STORED DATA.
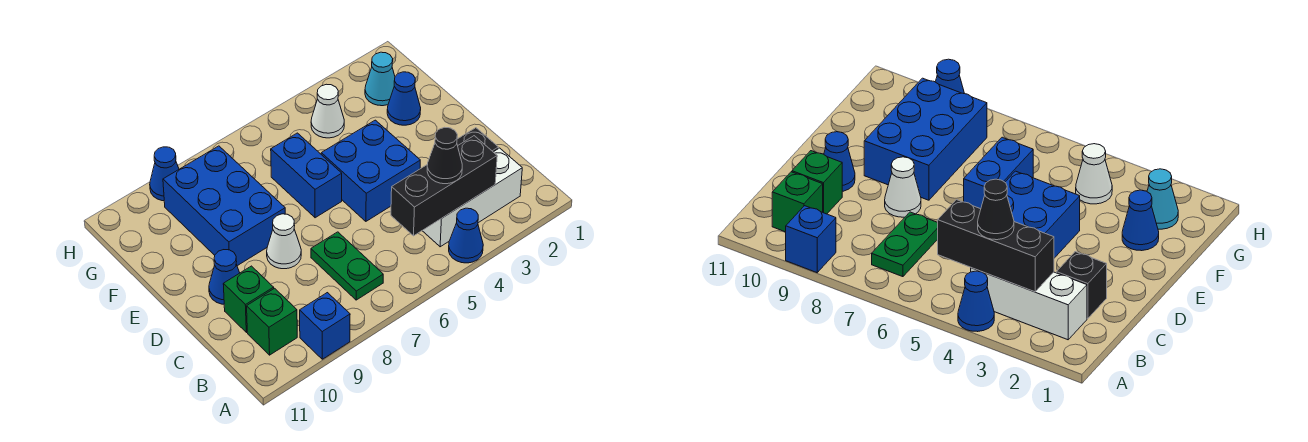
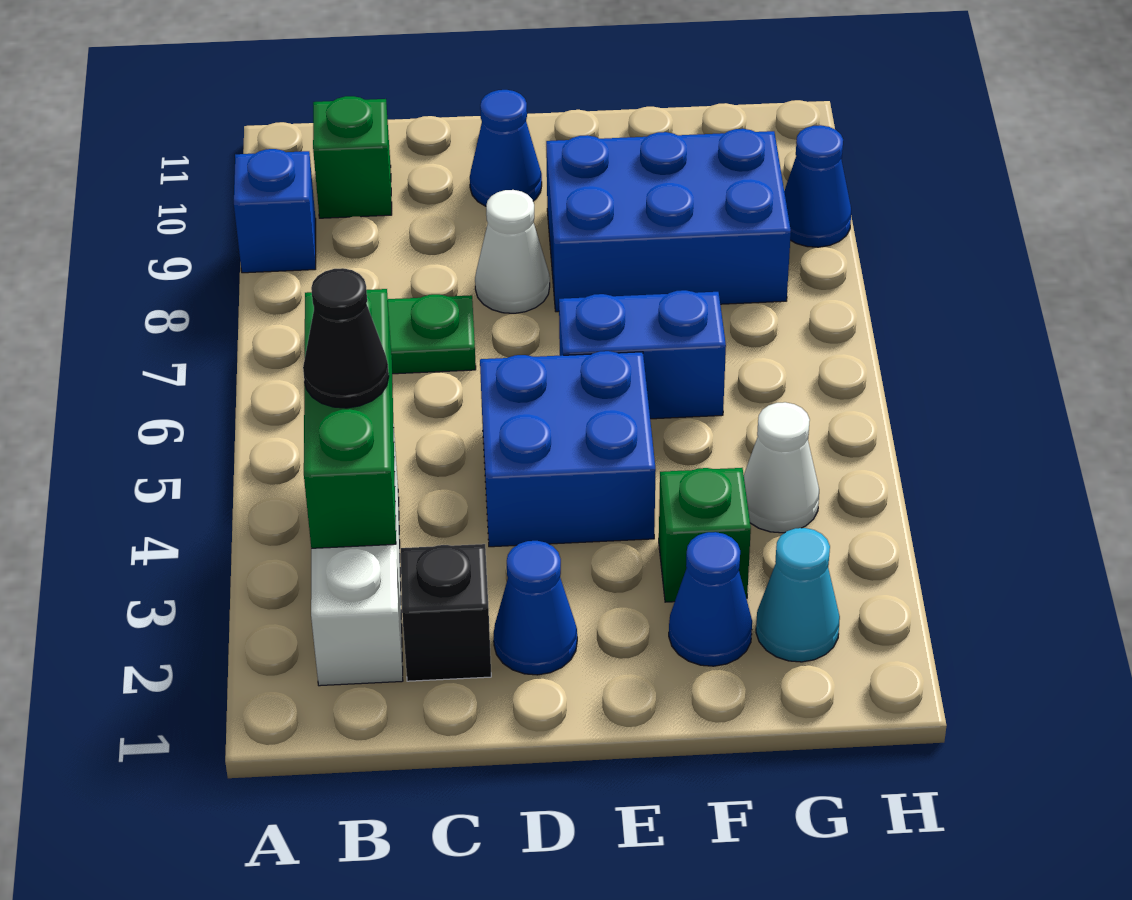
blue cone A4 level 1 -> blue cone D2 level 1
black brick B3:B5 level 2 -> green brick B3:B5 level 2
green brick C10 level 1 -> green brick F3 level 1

---

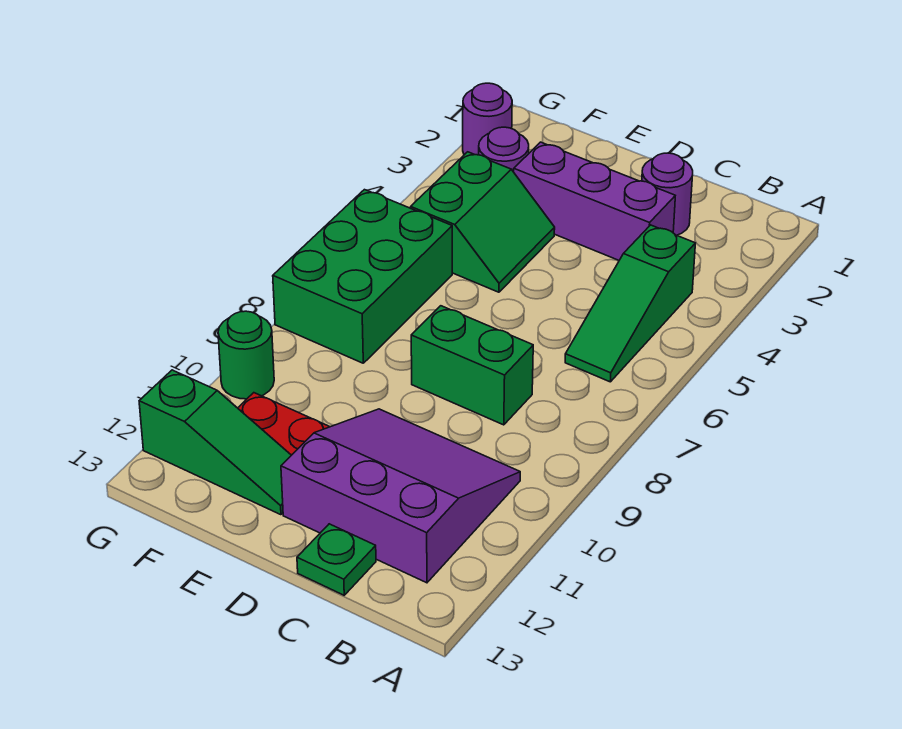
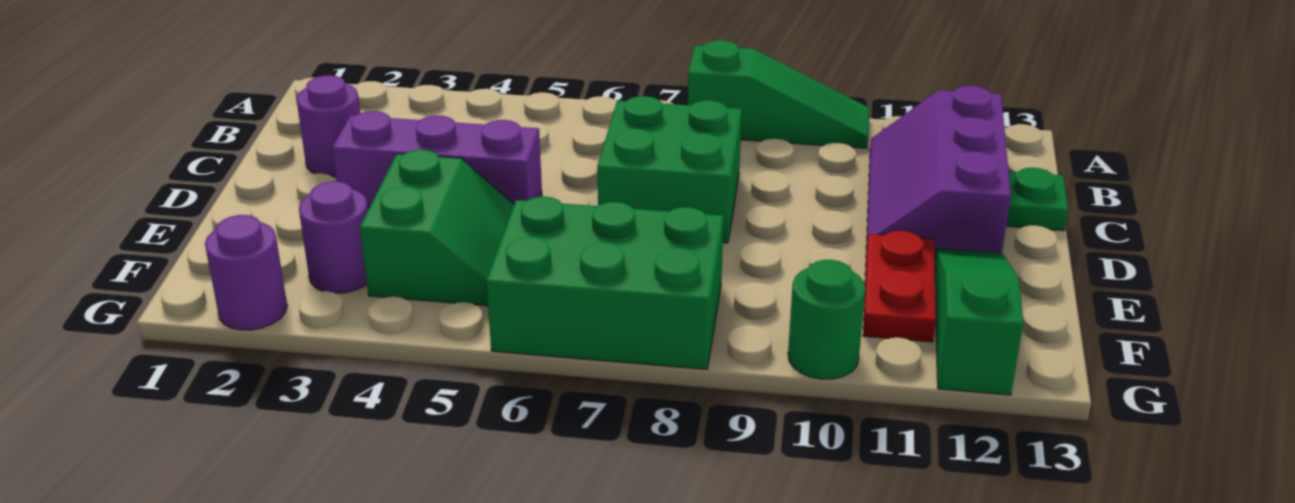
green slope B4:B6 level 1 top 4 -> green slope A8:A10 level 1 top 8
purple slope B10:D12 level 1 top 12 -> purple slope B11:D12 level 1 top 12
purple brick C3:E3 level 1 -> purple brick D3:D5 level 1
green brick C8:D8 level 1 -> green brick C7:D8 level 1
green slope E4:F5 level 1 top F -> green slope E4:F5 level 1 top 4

PROBLEM STATEMENT.
The range runs from the line with "blue cone A4 level 1 -> blue cone D2 level 1" up to and including the line with "green brick C10" in the listing above; please write out exactly those lines and nothing more.

SOLUTION TO THIS TASK.
blue cone A4 level 1 -> blue cone D2 level 1
black brick B3:B5 level 2 -> green brick B3:B5 level 2
green brick C10 level 1 -> green brick F3 level 1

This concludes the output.